WHAT THE TASK REQUIRES:
Below is a set of records; reproduce them exactly without their pictures.

DATA LISTING:
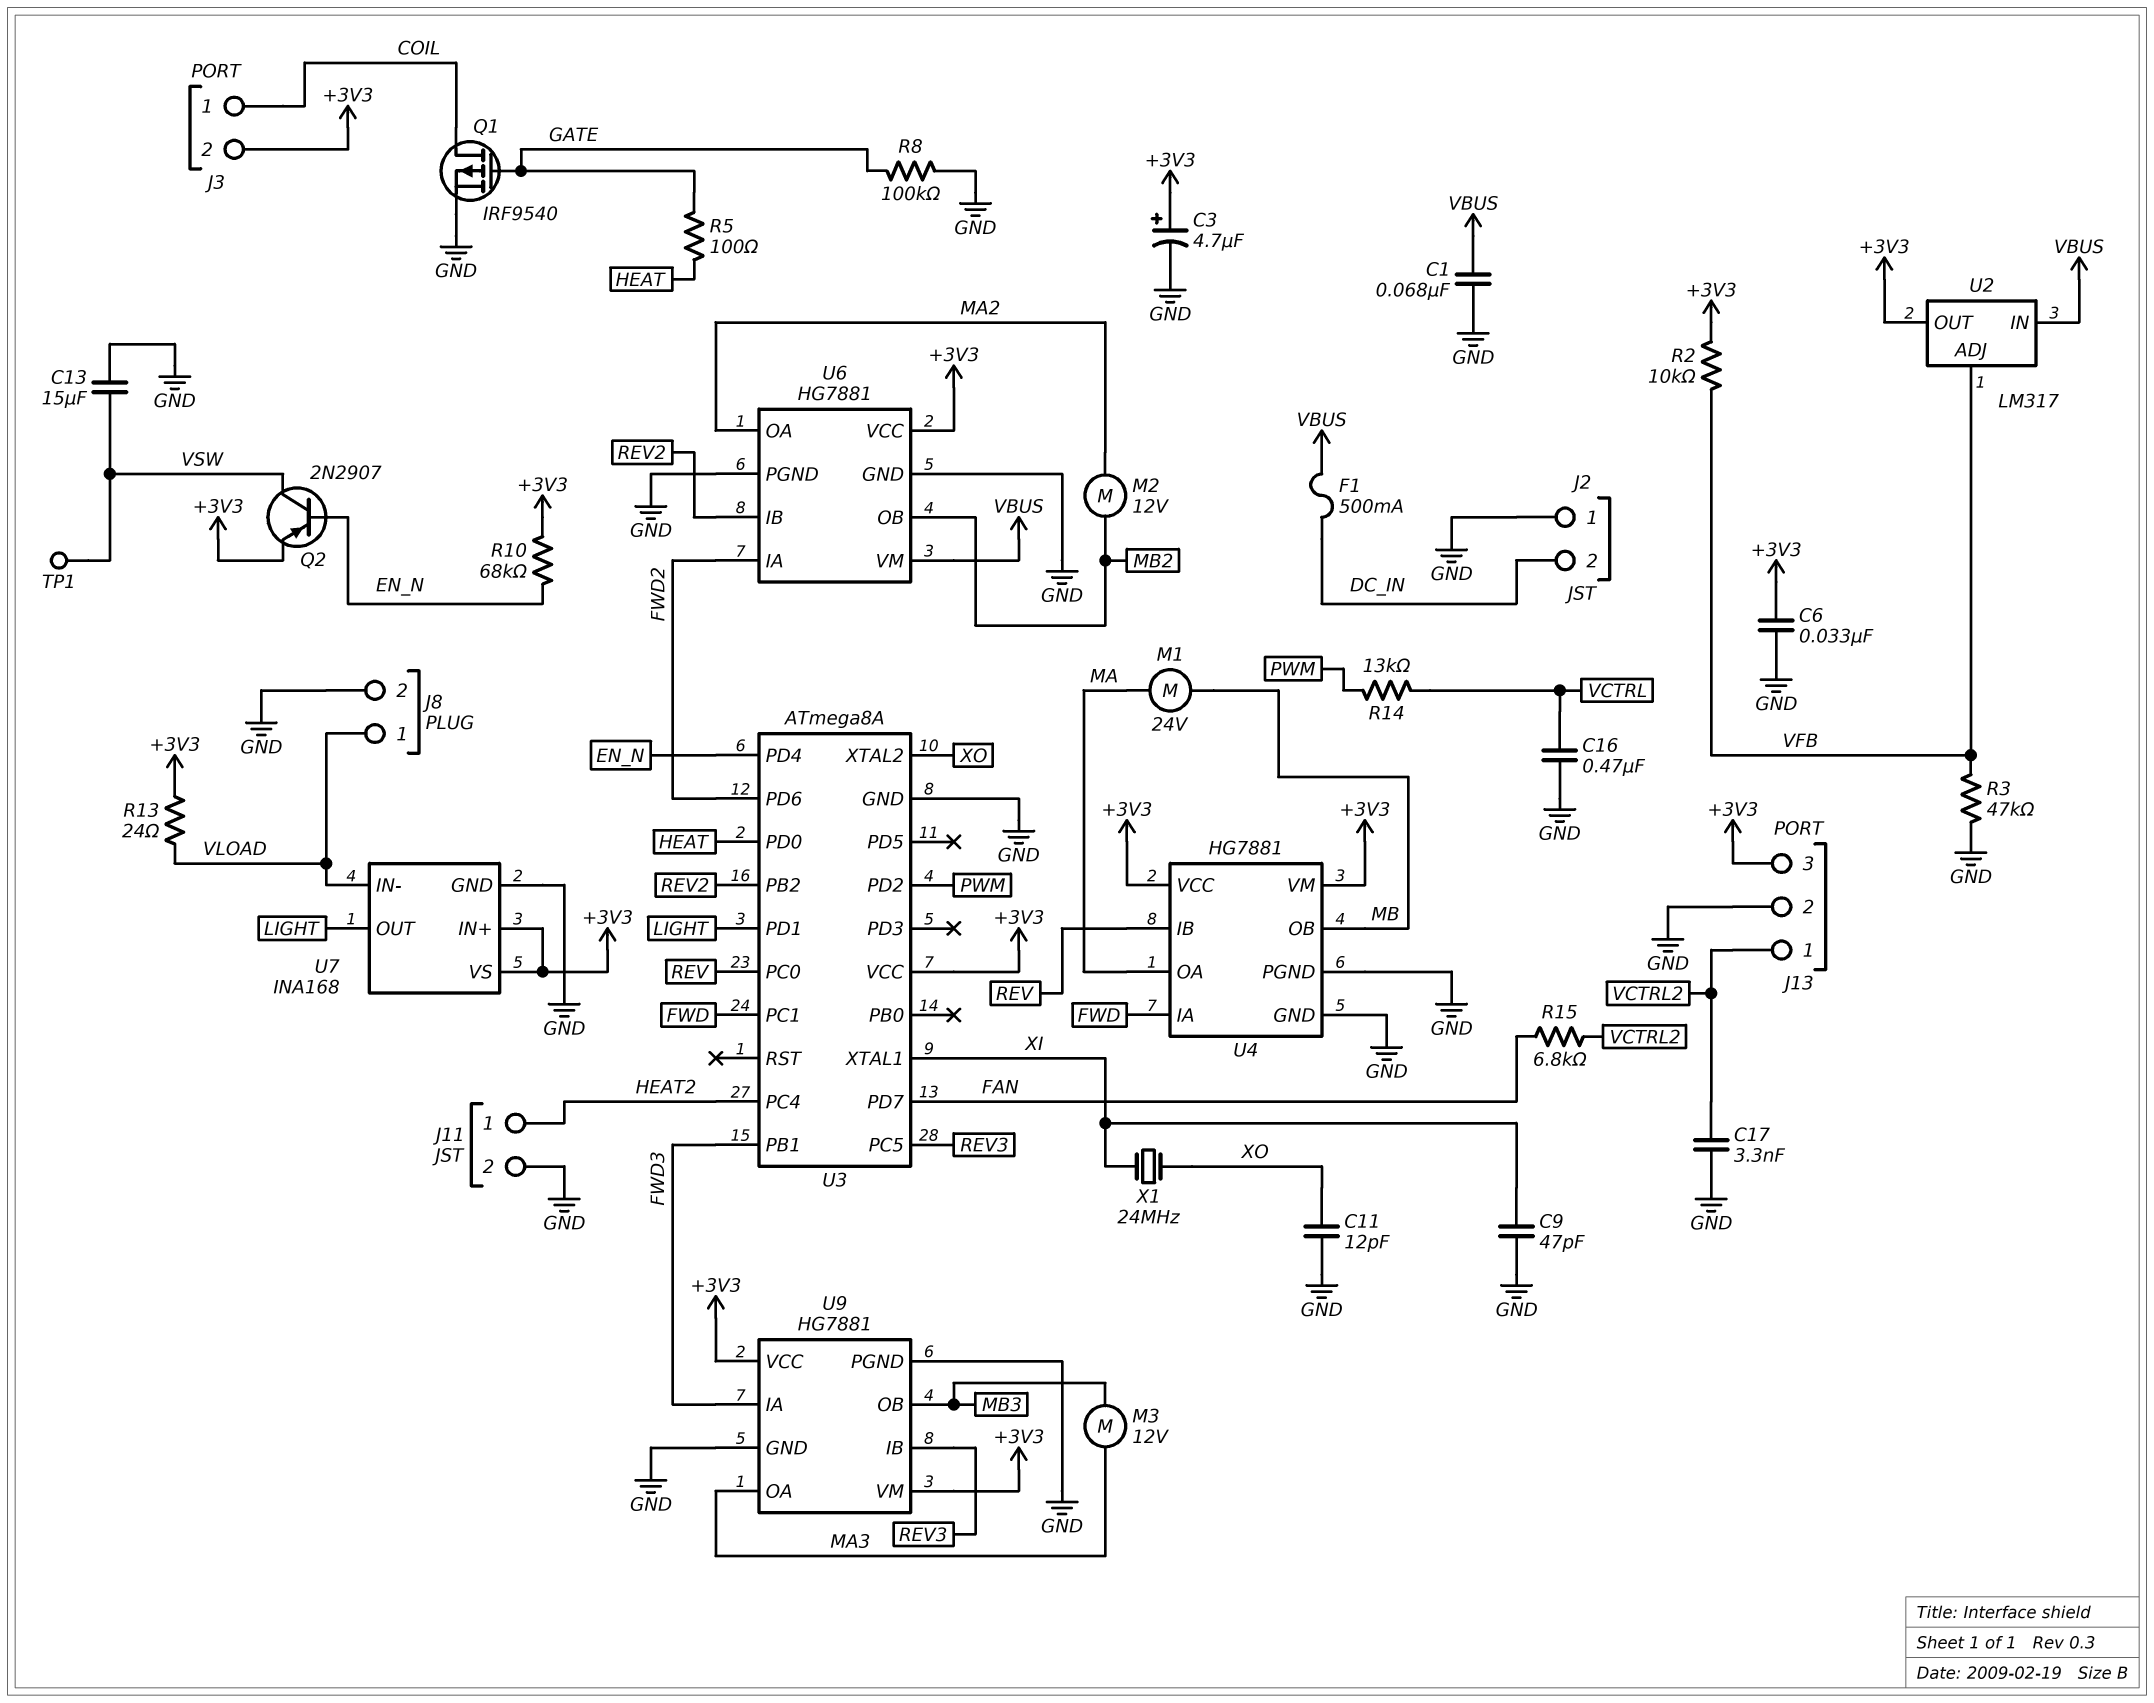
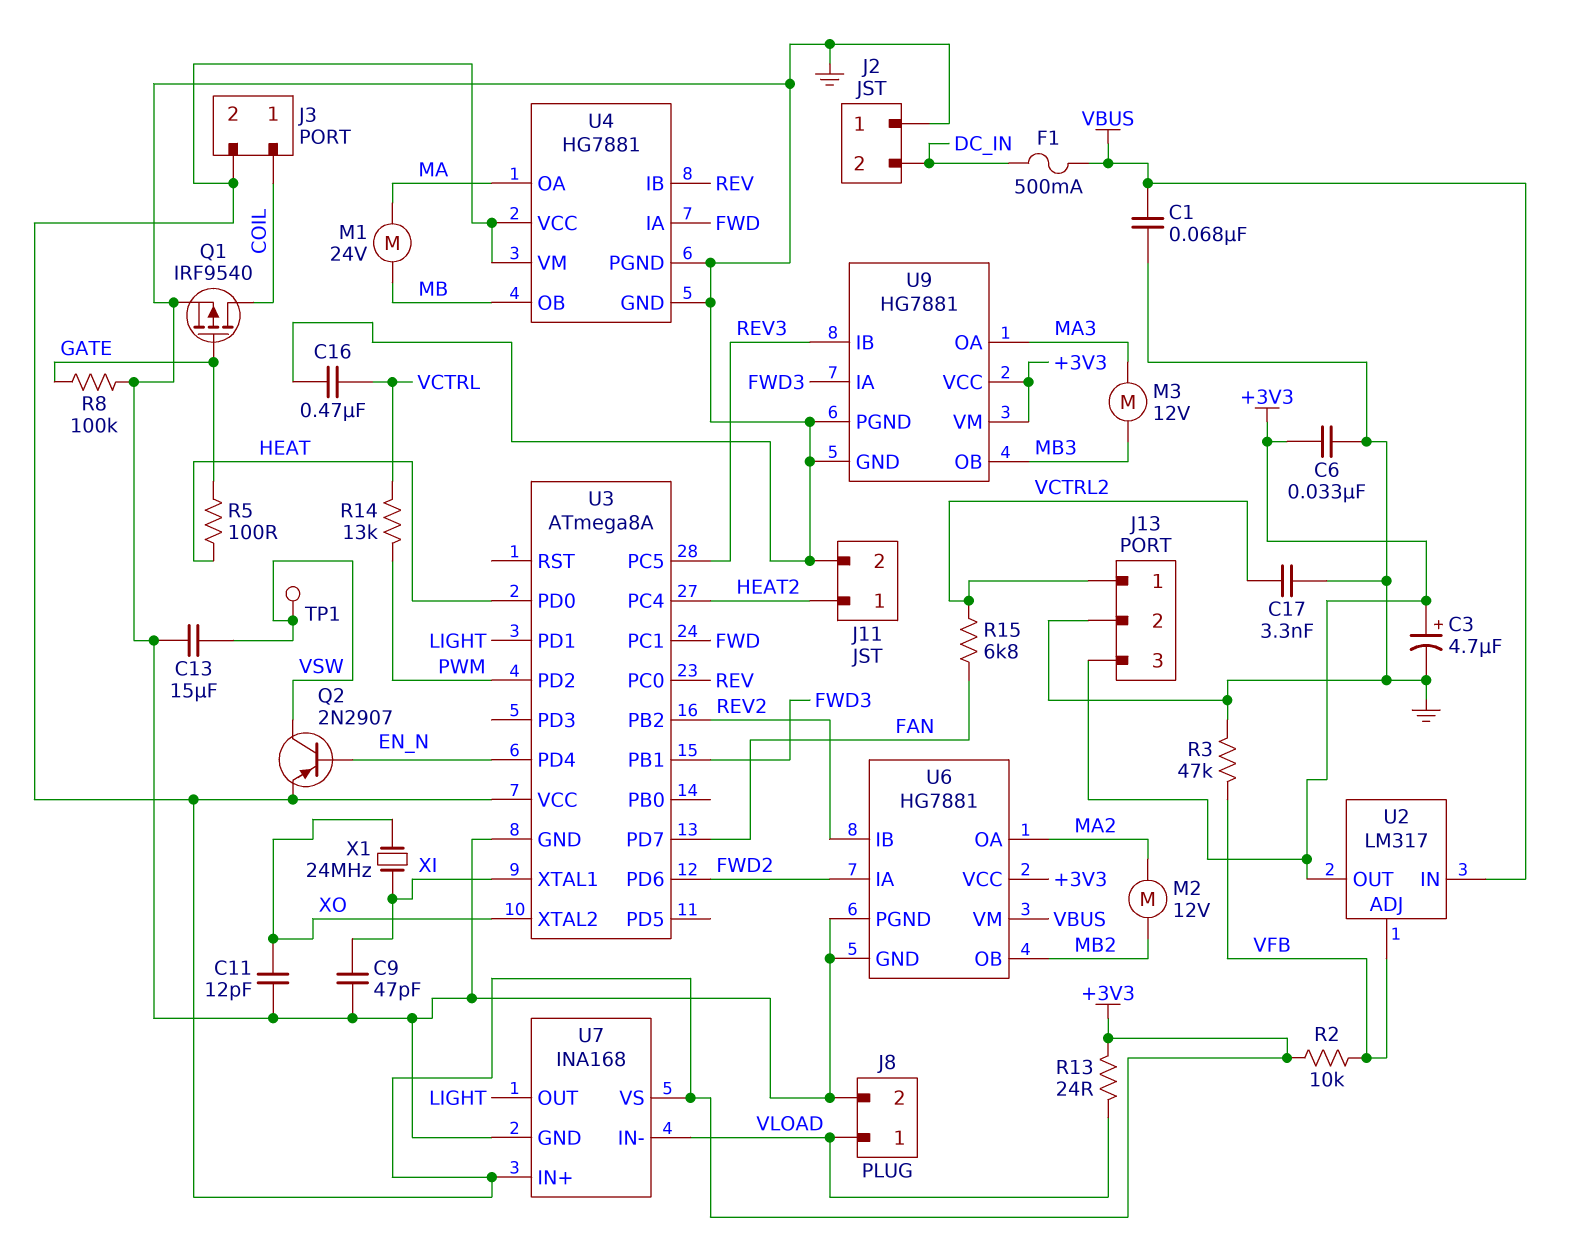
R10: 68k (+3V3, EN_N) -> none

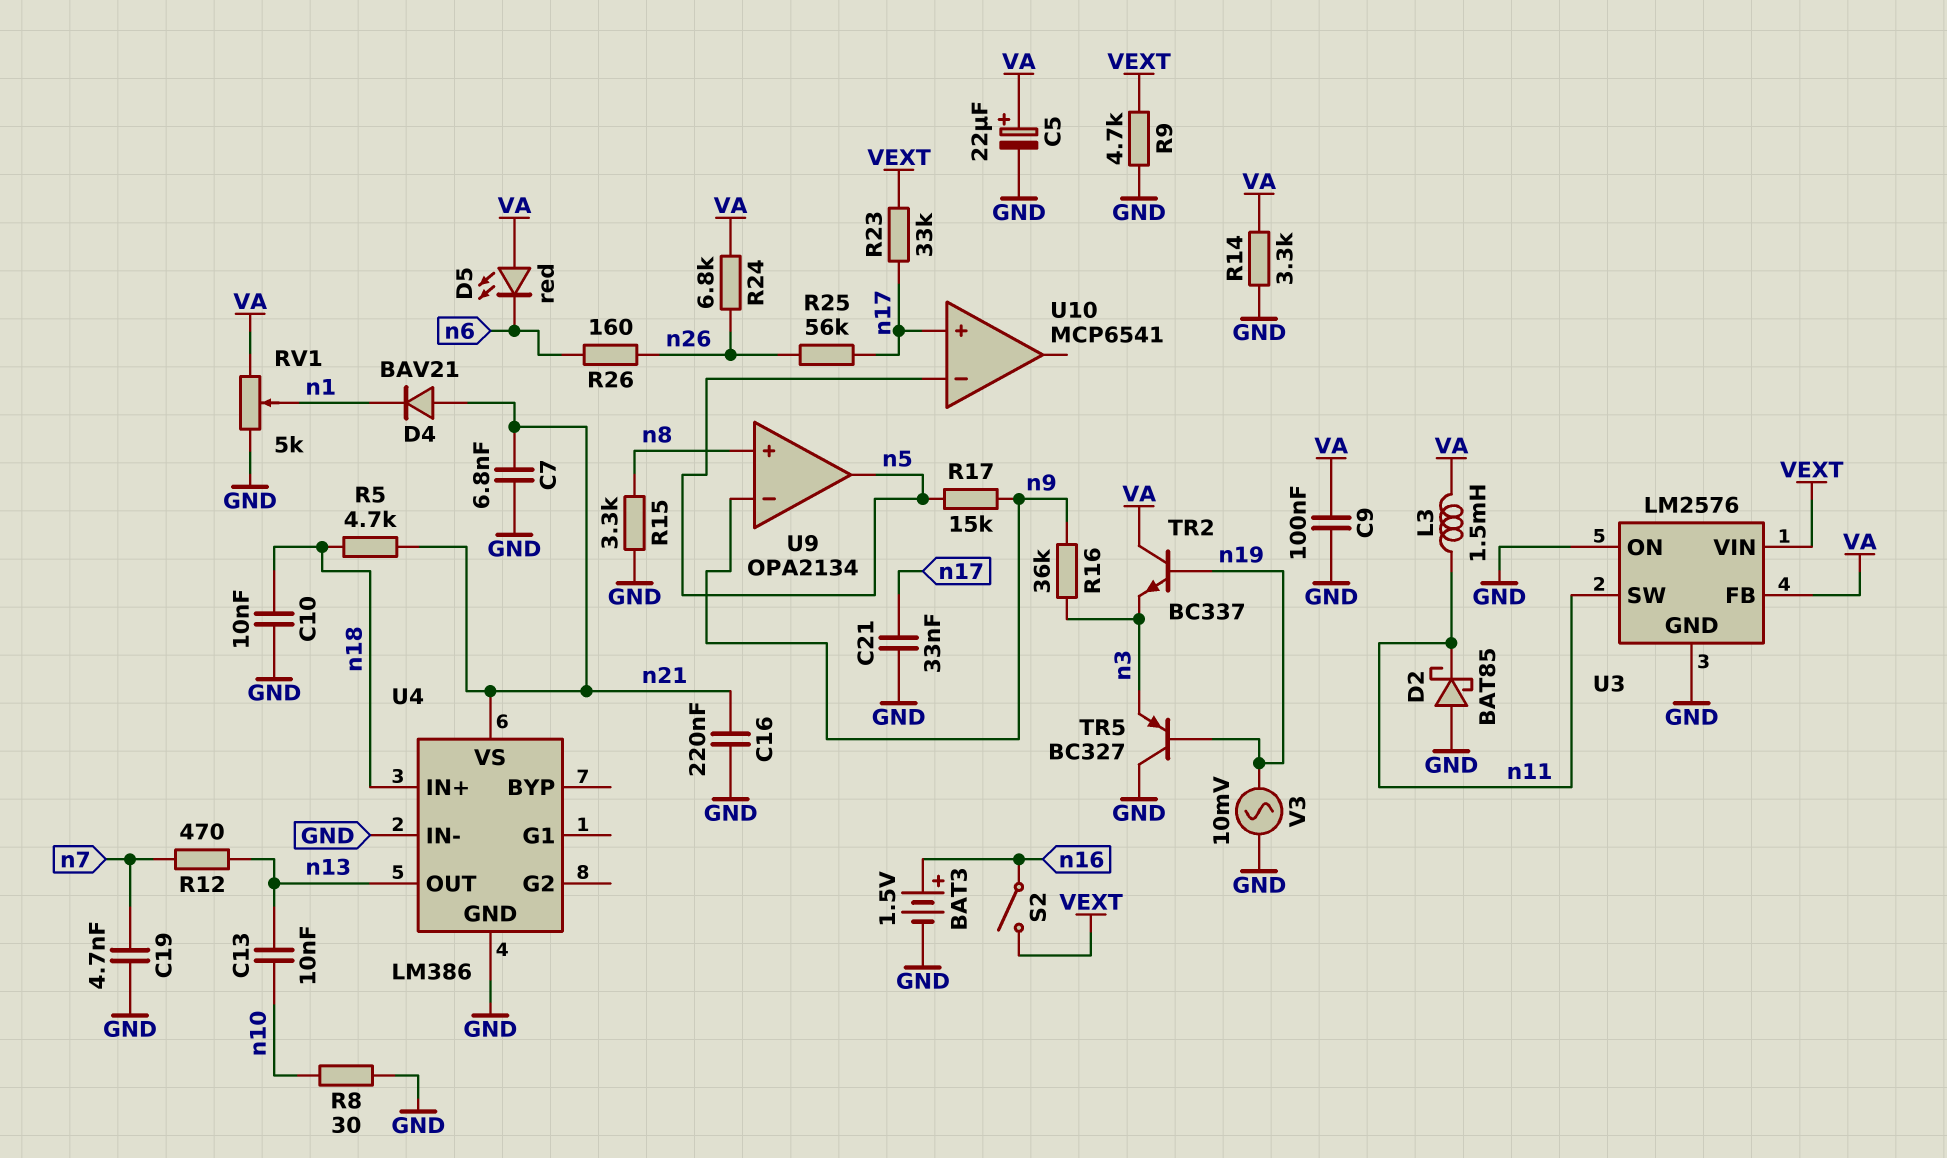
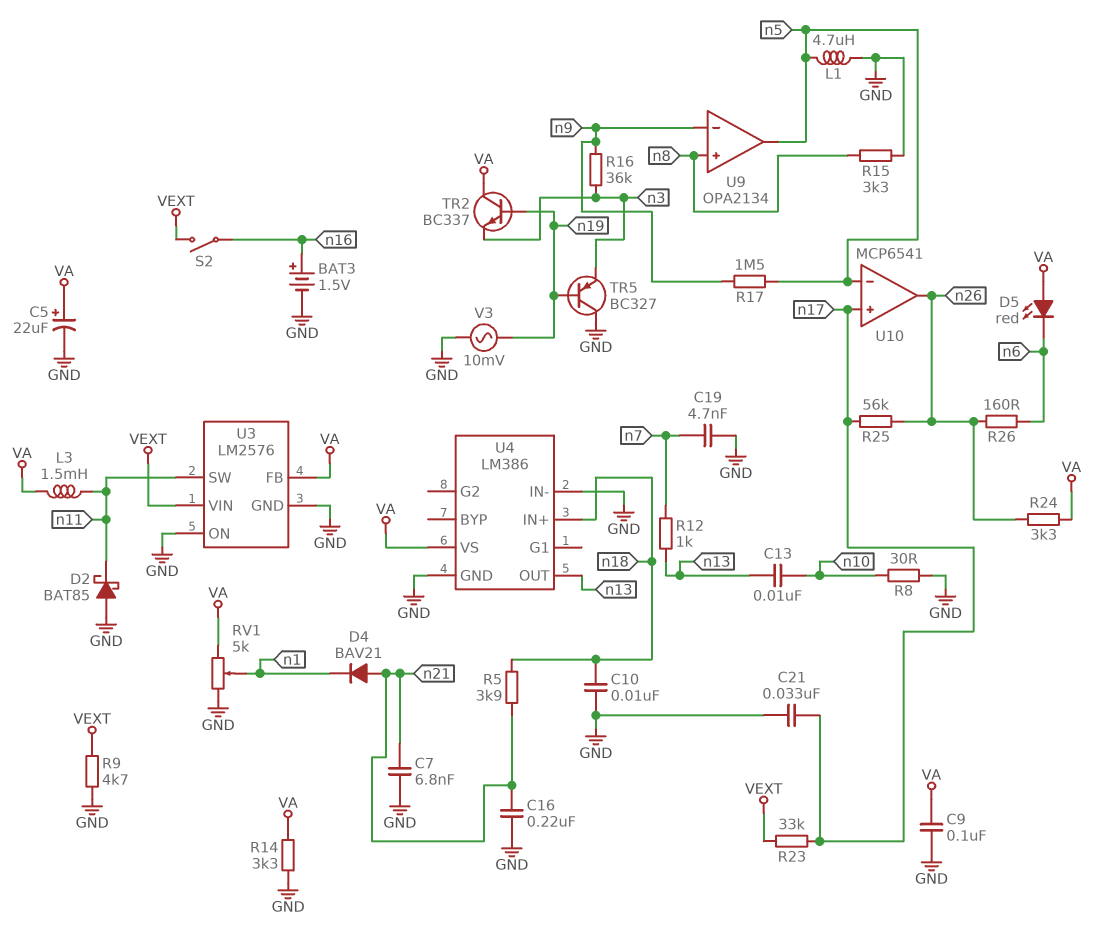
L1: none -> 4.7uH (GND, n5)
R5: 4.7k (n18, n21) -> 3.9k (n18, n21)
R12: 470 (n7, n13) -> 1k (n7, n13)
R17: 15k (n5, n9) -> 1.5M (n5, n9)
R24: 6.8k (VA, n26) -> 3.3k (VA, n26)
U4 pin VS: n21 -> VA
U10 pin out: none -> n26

COMPLETED EXERCISE:
R10: 68k (+3V3, EN_N) -> none

L1: none -> 4.7uH (GND, n5)
R5: 4.7k (n18, n21) -> 3.9k (n18, n21)
R12: 470 (n7, n13) -> 1k (n7, n13)
R17: 15k (n5, n9) -> 1.5M (n5, n9)
R24: 6.8k (VA, n26) -> 3.3k (VA, n26)
U4 pin VS: n21 -> VA
U10 pin out: none -> n26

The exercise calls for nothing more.